### Exercise goal
Reproduce exactly only the lines from the line that holds "(375, 397) = (276, 458): red" to the line that holds "(635, 489) = (88, 342): orange", inclusive, in the listing below, and please leave out every picture.

### Study material
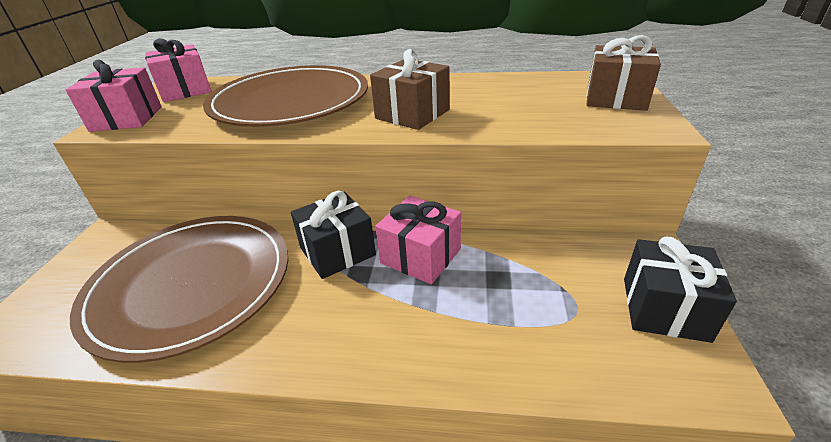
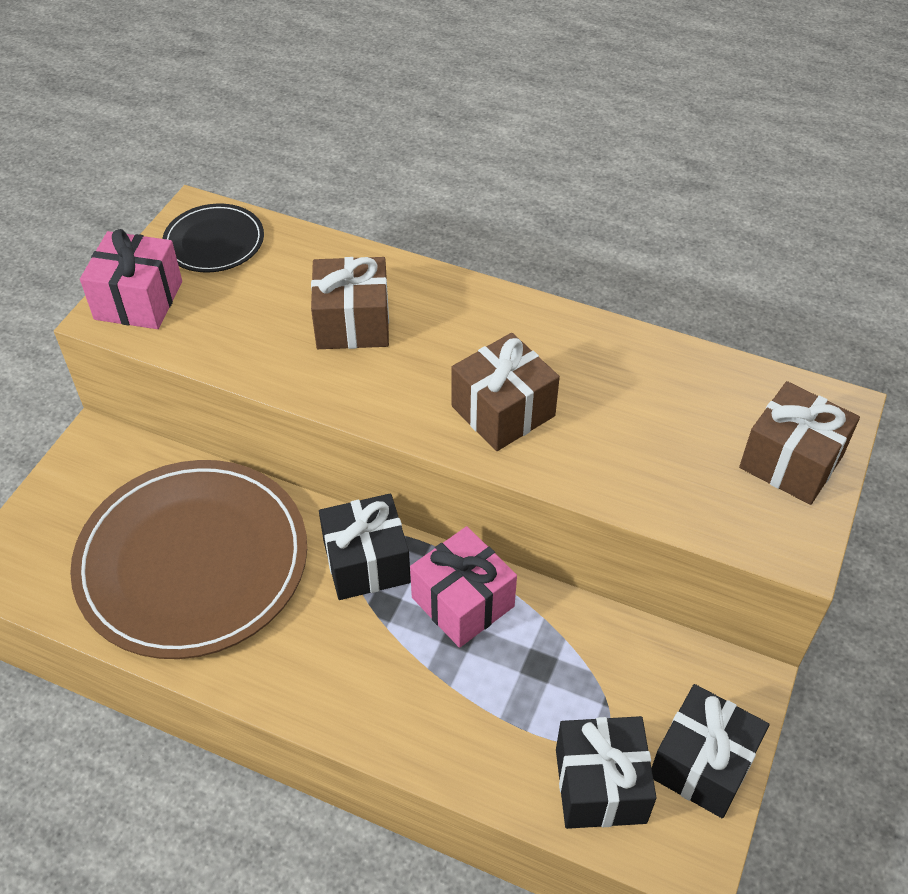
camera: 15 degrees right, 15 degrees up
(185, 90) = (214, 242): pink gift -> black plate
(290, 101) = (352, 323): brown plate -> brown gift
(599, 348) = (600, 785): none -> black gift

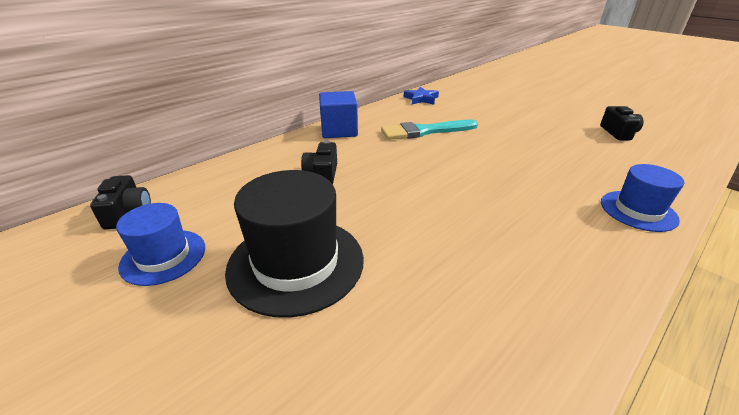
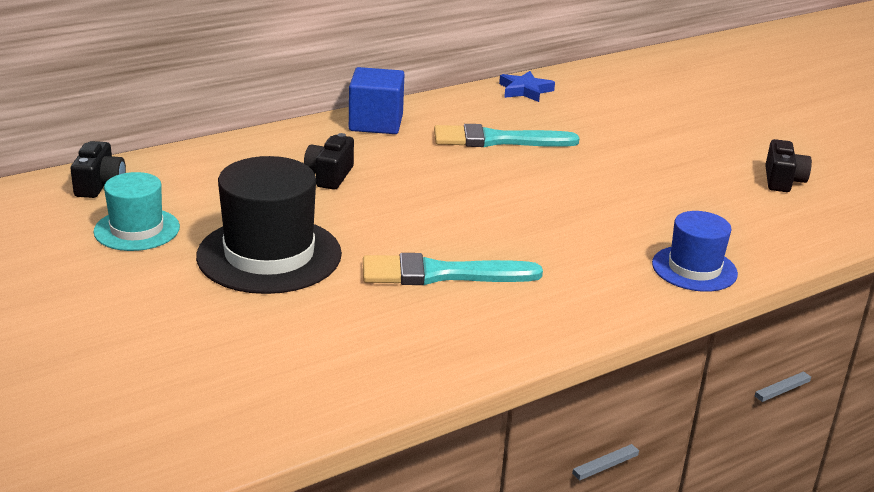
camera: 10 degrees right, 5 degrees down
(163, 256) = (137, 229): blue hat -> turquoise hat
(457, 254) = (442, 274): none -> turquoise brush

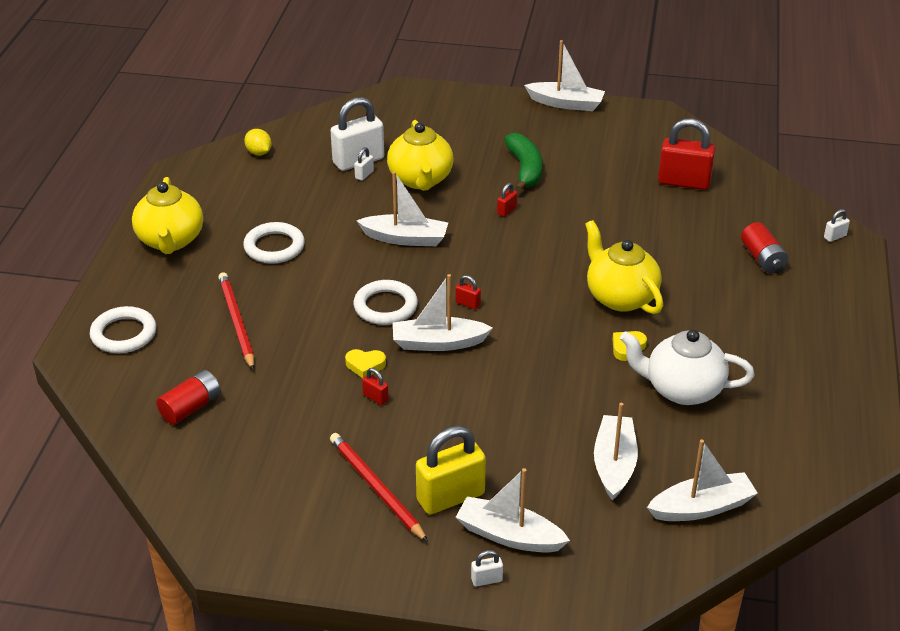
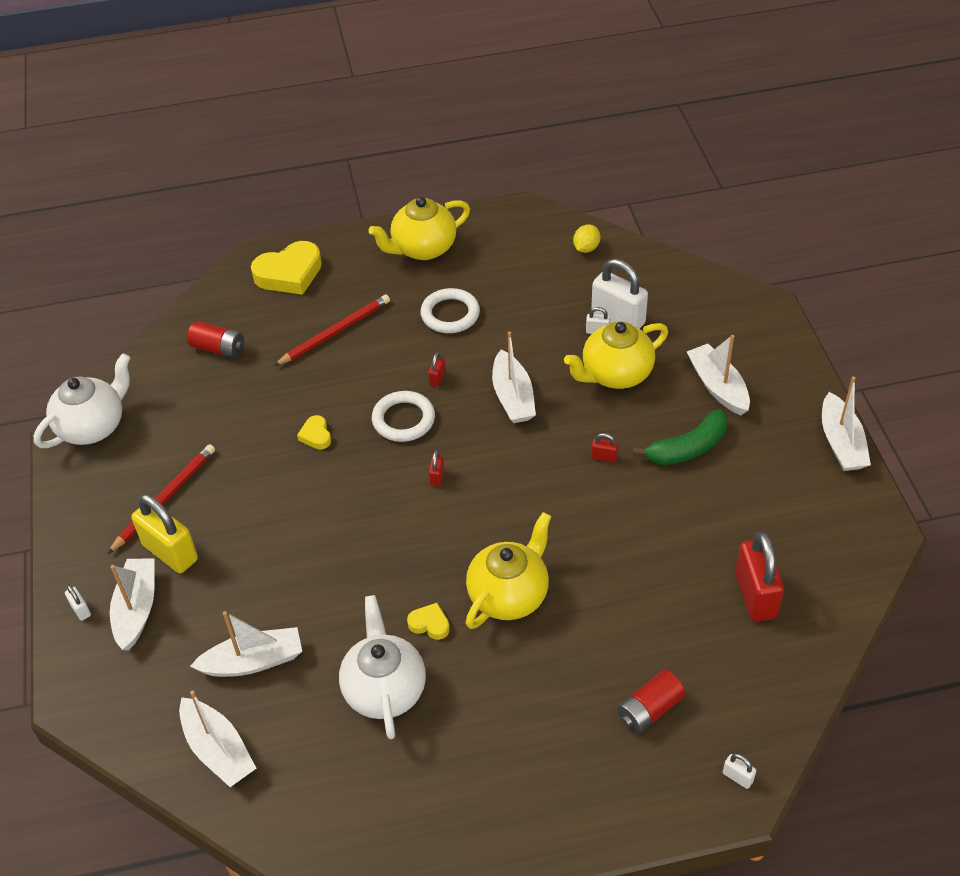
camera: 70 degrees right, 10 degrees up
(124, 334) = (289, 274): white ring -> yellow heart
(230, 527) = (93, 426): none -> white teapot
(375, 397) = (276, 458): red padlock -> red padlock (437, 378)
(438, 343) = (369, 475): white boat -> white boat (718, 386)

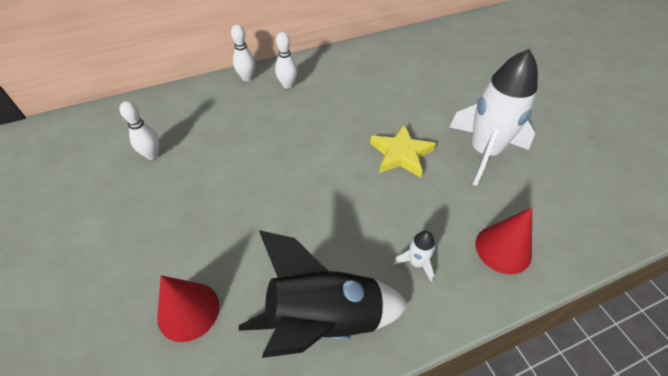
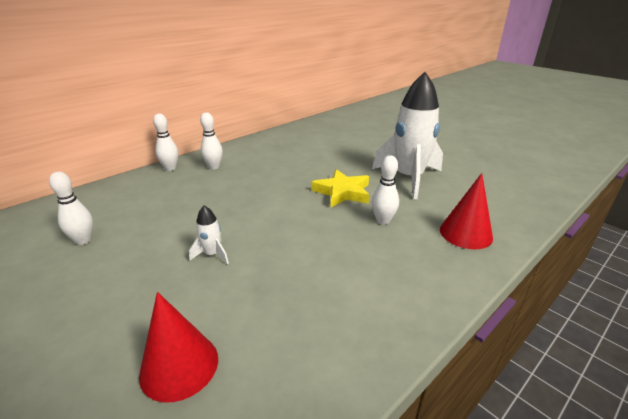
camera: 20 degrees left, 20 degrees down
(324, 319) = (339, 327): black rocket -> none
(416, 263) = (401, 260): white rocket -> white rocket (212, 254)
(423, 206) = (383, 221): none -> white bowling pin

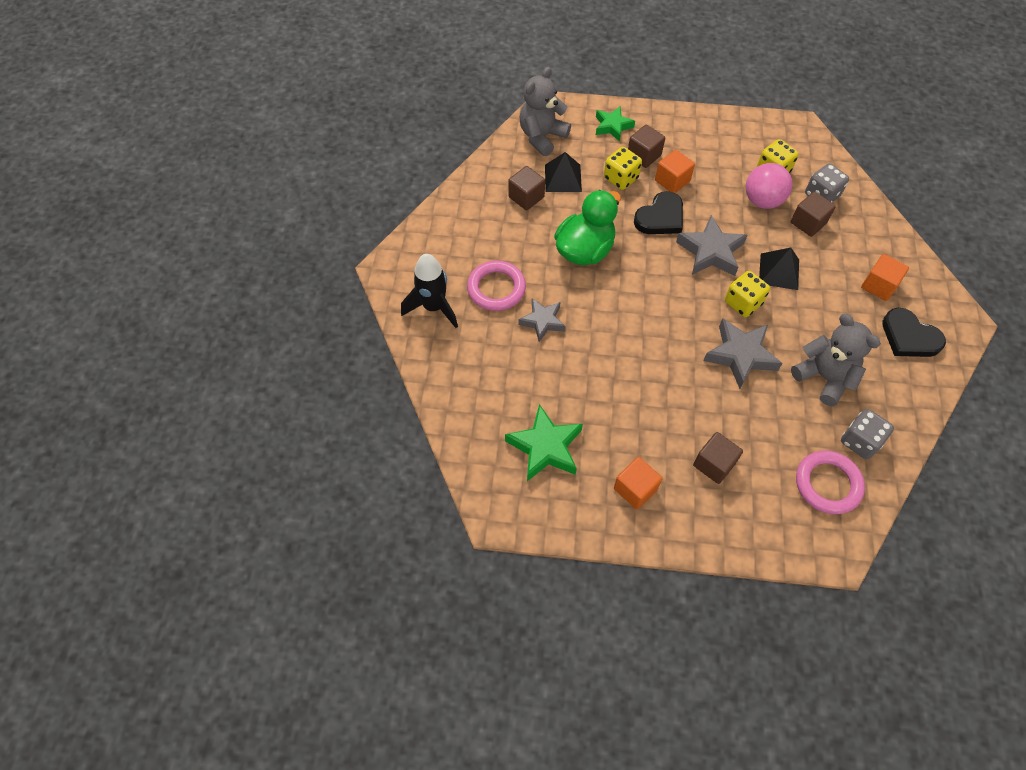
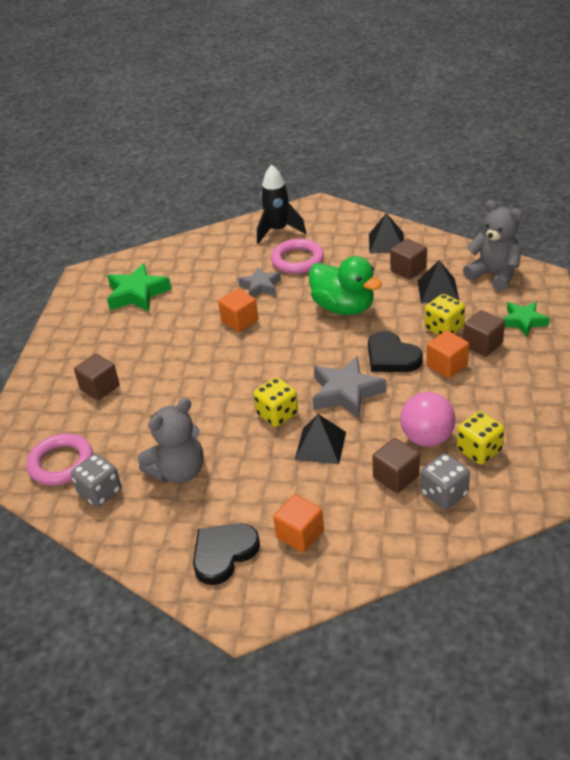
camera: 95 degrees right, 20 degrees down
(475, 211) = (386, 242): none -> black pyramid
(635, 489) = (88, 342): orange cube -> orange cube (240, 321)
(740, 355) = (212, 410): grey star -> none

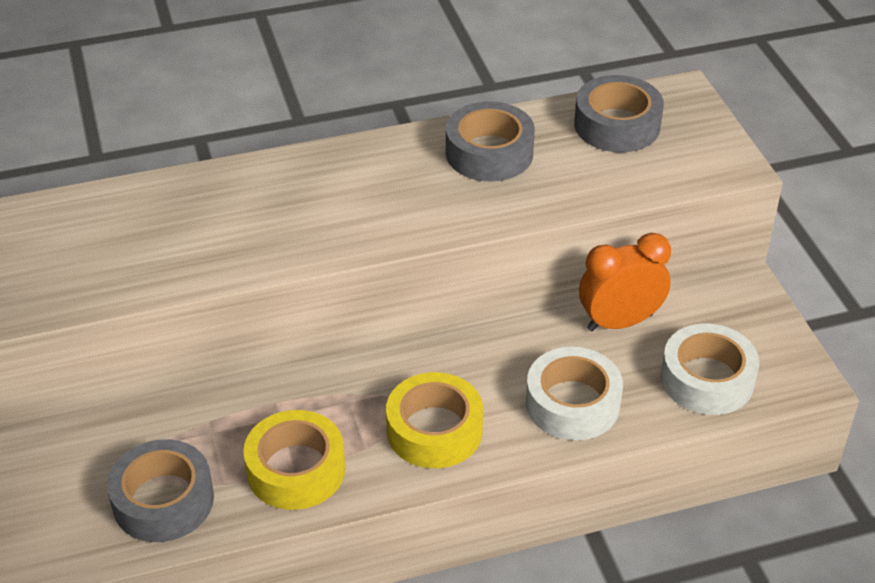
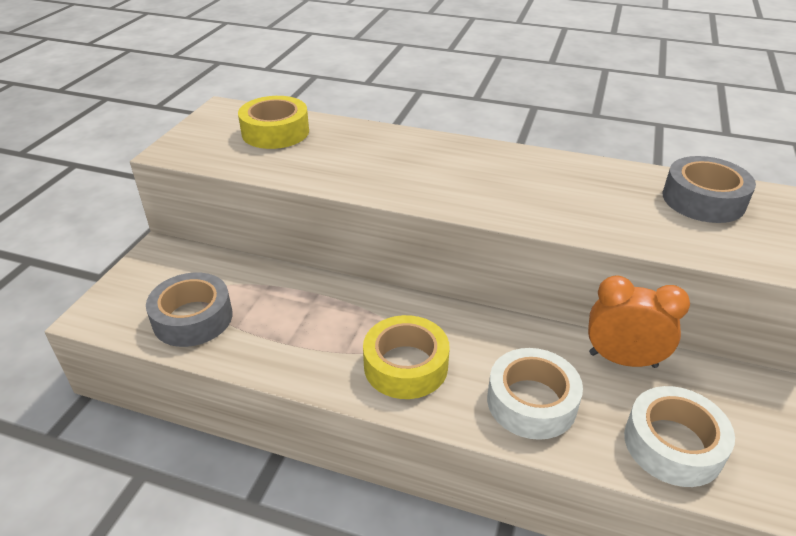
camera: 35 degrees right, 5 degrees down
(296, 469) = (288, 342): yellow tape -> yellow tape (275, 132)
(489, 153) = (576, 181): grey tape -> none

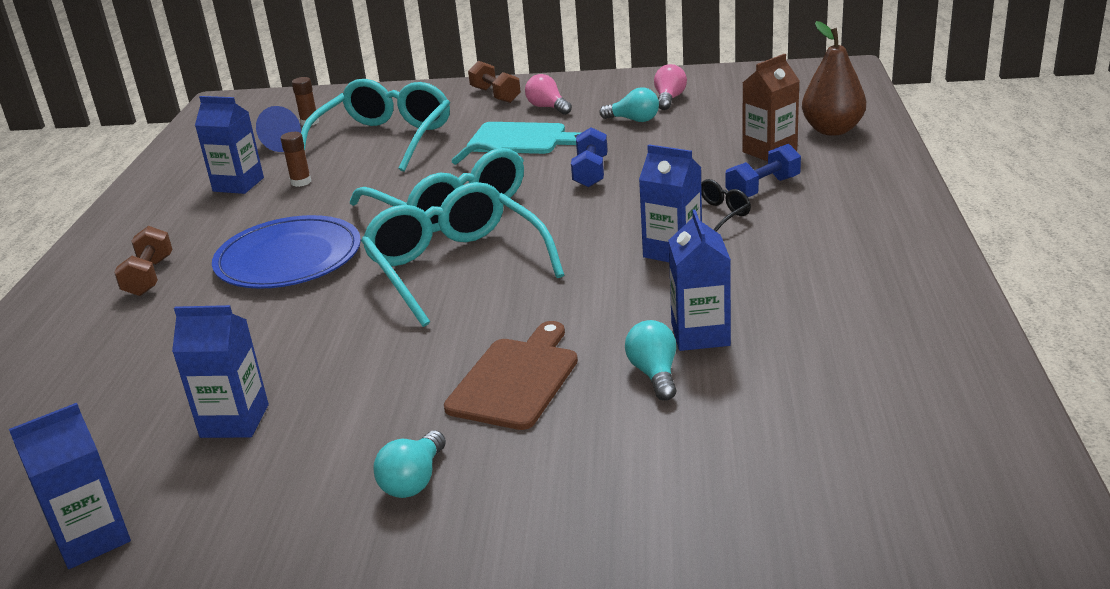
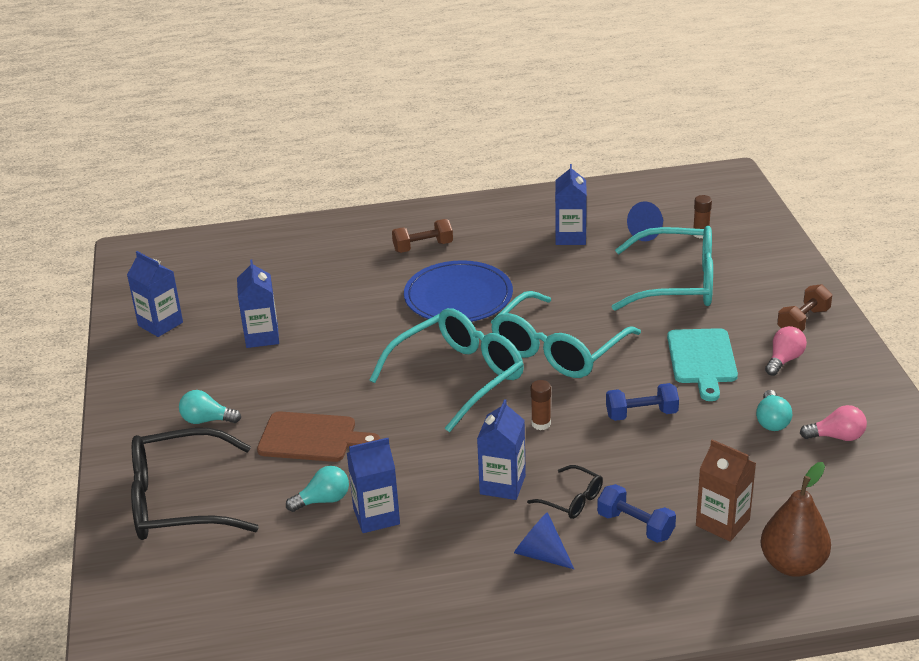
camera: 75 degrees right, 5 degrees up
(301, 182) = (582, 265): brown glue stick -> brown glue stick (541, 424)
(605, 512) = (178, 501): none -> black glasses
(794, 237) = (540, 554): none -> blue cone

### Result of this exercise
(375, 397) = (276, 458): red padlock -> red padlock (437, 378)
(438, 343) = (369, 475): white boat -> white boat (718, 386)

camera: 20 degrees left, 20 degrees down
(324, 319) = (339, 327): black rocket -> none
(416, 263) = (401, 260): white rocket -> white rocket (212, 254)
(423, 206) = (383, 221): none -> white bowling pin

camera: 95 degrees right, 20 degrees down
(475, 211) = (386, 242): none -> black pyramid
(635, 489) = (88, 342): orange cube -> orange cube (240, 321)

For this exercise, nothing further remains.